> **TASK DIRECTIONS**
Without the pictures, copy all of the data exactly.

> **DATASET SECTION**
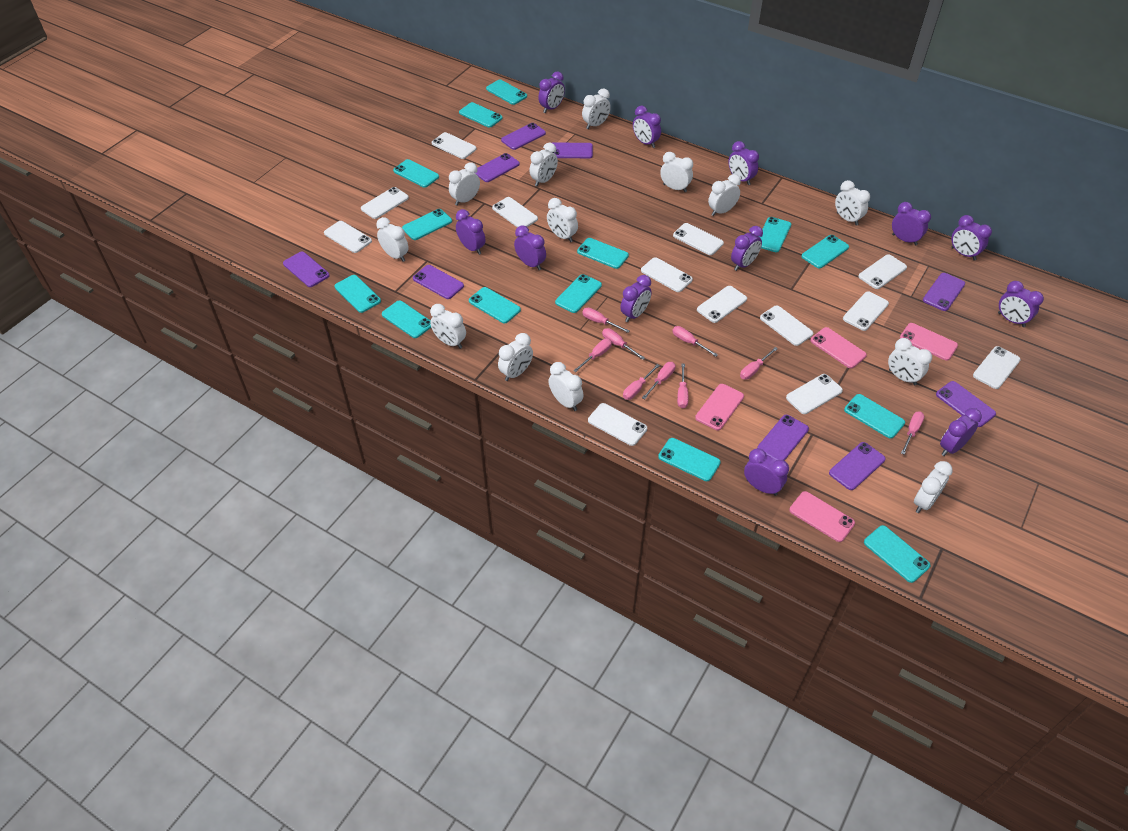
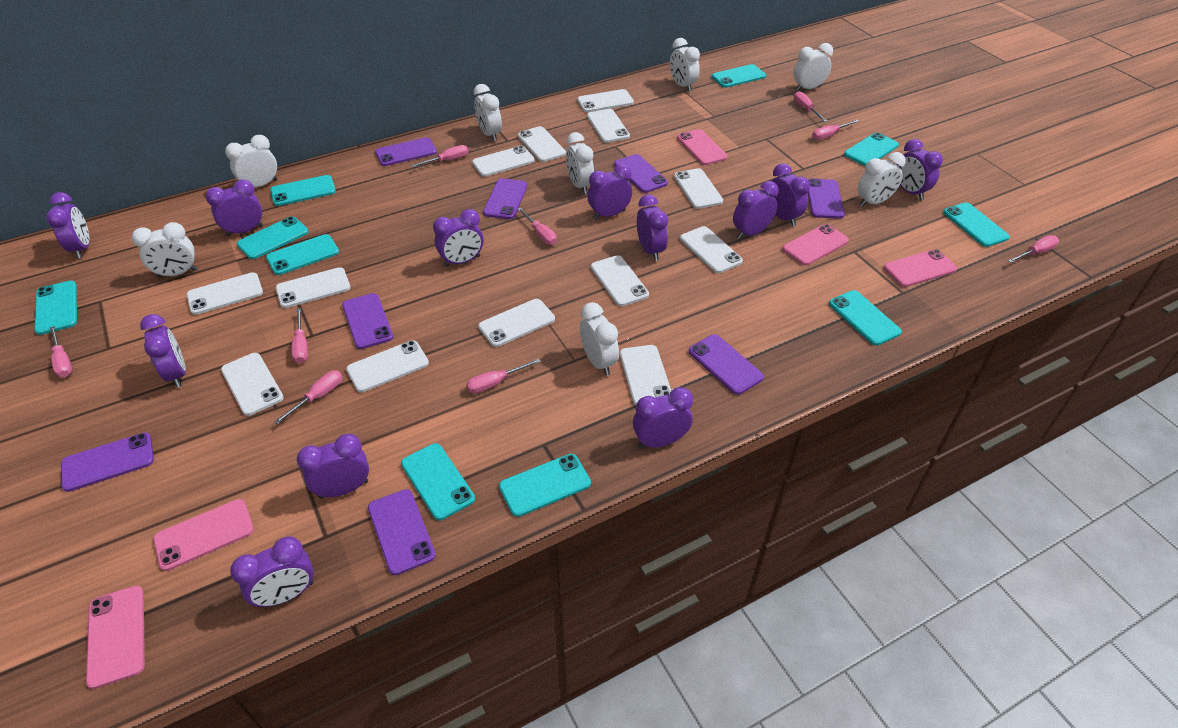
pink phone: 4 -> 5
purple phone: 9 -> 8
turquoise phone: 14 -> 10
white clock: 13 -> 8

> **COMPLETED EXERCISE**
pink phone: 4 -> 5
purple phone: 9 -> 8
turquoise phone: 14 -> 10
white clock: 13 -> 8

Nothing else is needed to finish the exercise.